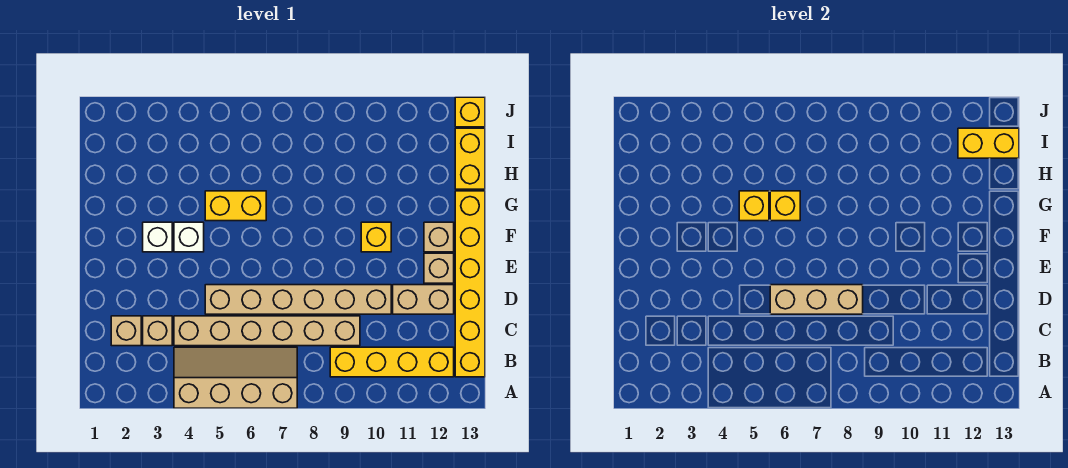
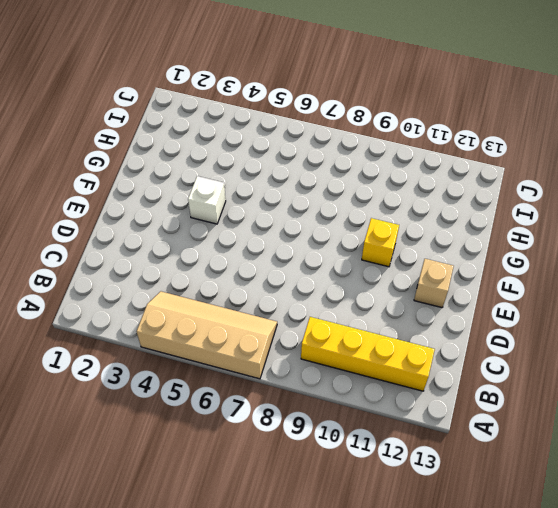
none -> yellow brick B13:G13 level 1
none -> tan brick C2 level 1
none -> tan brick C3 level 1

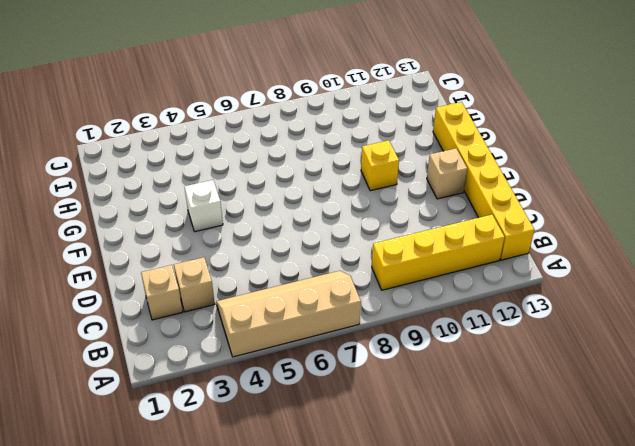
none -> tan brick C4:C9 level 1
none -> tan brick D5:D10 level 1
none -> tan brick D11:D12 level 1

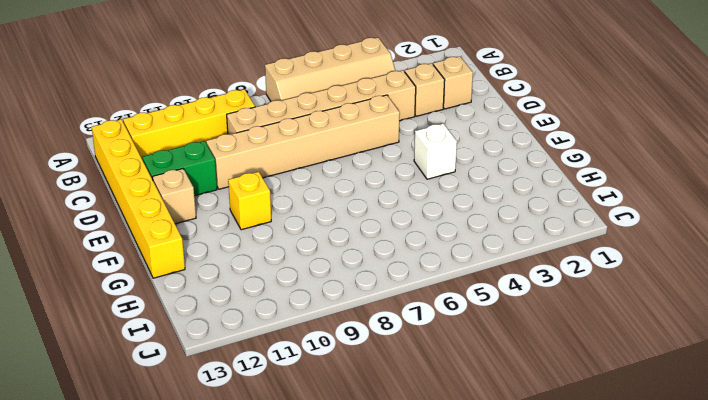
green brick D11:D12 level 1 -> tan brick D11:D12 level 1
none -> white brick F3 level 1
none -> tan brick F12 level 1
none -> yellow brick G5:G6 level 1

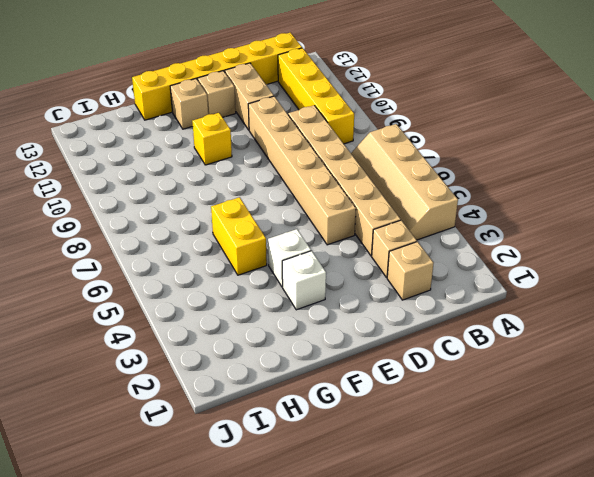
none -> yellow brick H13:I13 level 1
none -> yellow brick J13 level 1
none -> tan brick D6:D8 level 2

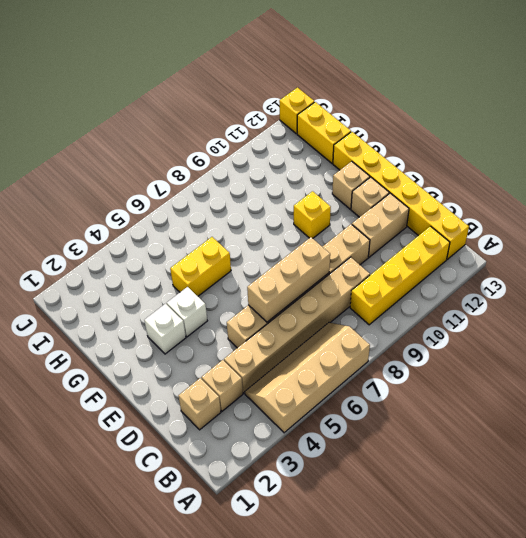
none -> yellow brick G5 level 2
none -> yellow brick G6 level 2
none -> yellow brick I12:I13 level 2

## ASSIGNMENT
Scan the listing above for the word "yellow" and show each line where it is found.

## REPLY
none -> yellow brick B13:G13 level 1
none -> yellow brick G5:G6 level 1
none -> yellow brick H13:I13 level 1
none -> yellow brick J13 level 1
none -> yellow brick G5 level 2
none -> yellow brick G6 level 2
none -> yellow brick I12:I13 level 2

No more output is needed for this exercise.